** TASK INPUTS follows **
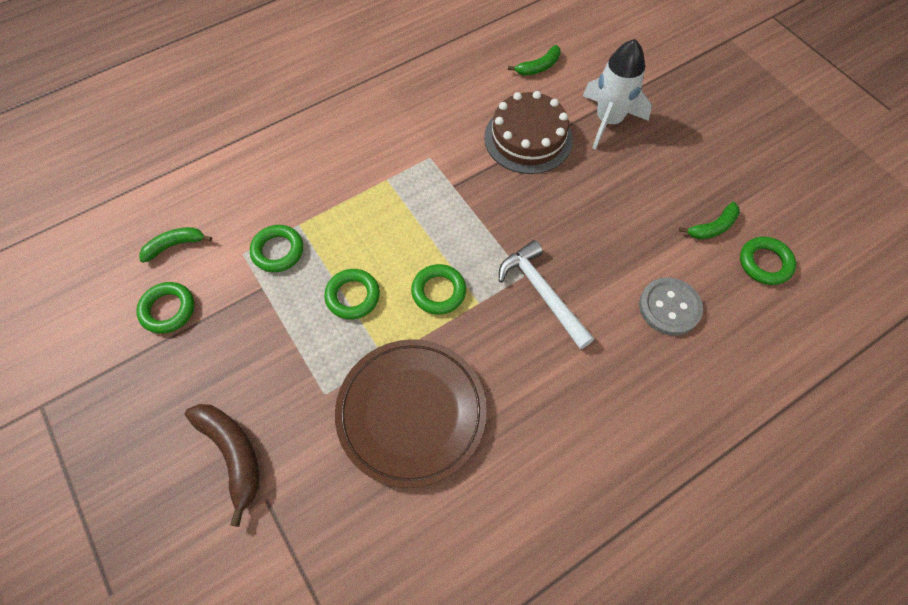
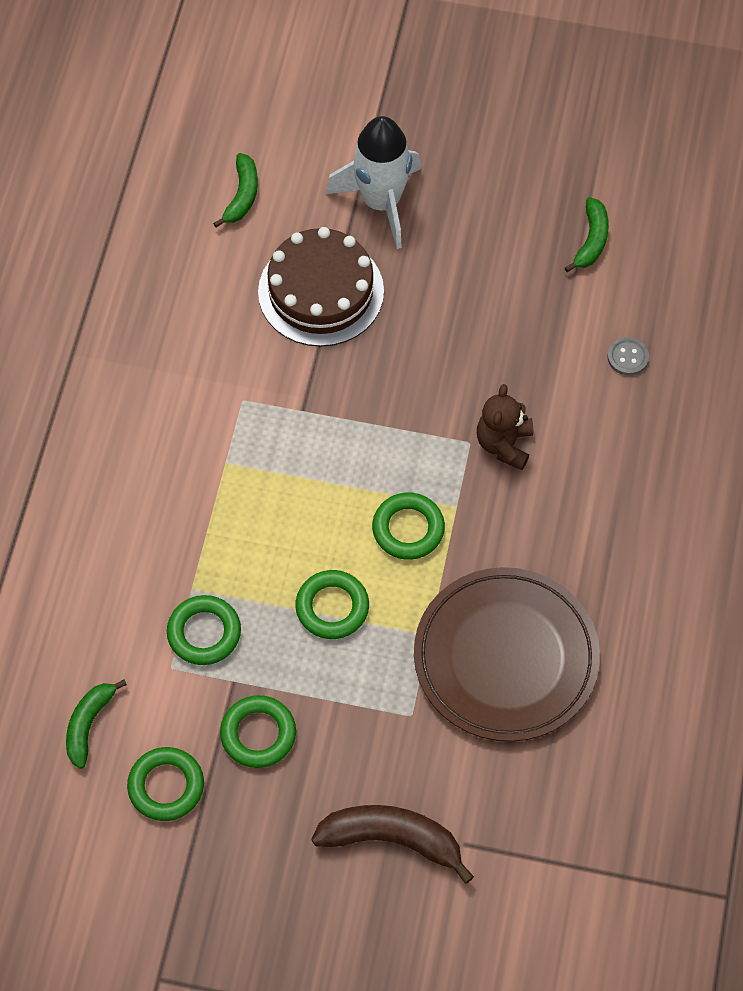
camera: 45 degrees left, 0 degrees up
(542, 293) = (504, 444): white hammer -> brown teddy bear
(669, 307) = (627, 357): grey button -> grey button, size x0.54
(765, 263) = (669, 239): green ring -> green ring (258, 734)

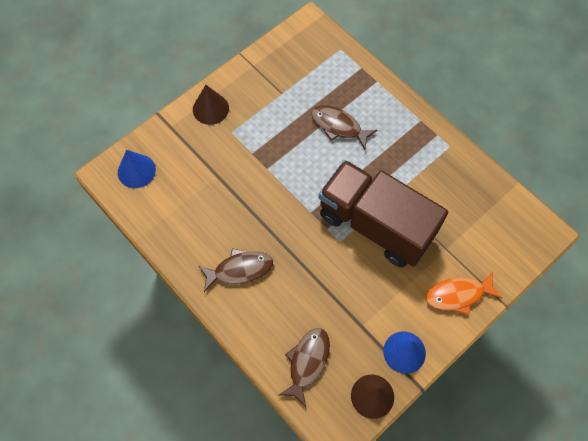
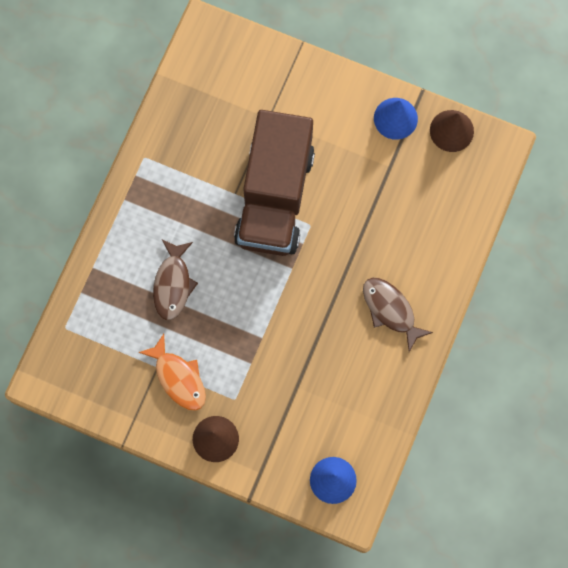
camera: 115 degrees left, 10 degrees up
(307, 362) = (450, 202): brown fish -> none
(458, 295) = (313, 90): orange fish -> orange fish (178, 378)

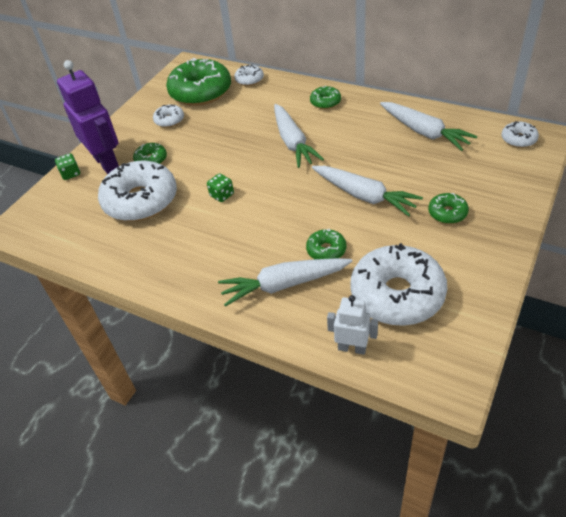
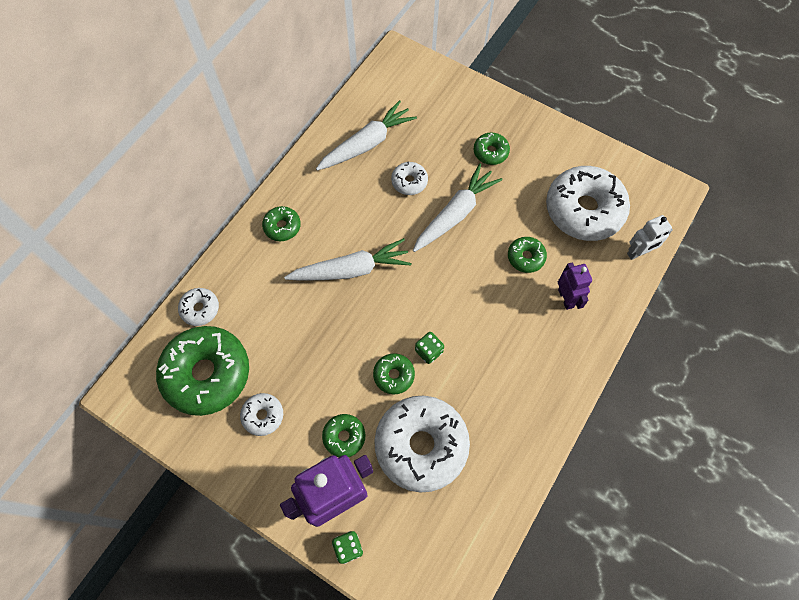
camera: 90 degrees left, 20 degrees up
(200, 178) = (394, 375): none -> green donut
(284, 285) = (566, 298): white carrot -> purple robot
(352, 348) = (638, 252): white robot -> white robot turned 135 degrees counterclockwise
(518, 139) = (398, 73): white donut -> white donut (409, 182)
** End of TASK INPUTS **
YOUR TASK: The reply should hold every entry above, given again exactly, but not a single picture.

FINISHED TASK:
camera: 45 degrees left, 0 degrees up
(542, 293) = (504, 444): white hammer -> brown teddy bear
(669, 307) = (627, 357): grey button -> grey button, size x0.54
(765, 263) = (669, 239): green ring -> green ring (258, 734)

camera: 115 degrees left, 10 degrees up
(307, 362) = (450, 202): brown fish -> none
(458, 295) = (313, 90): orange fish -> orange fish (178, 378)

camera: 90 degrees left, 20 degrees up
(200, 178) = (394, 375): none -> green donut
(284, 285) = (566, 298): white carrot -> purple robot
(352, 348) = (638, 252): white robot -> white robot turned 135 degrees counterclockwise
(518, 139) = (398, 73): white donut -> white donut (409, 182)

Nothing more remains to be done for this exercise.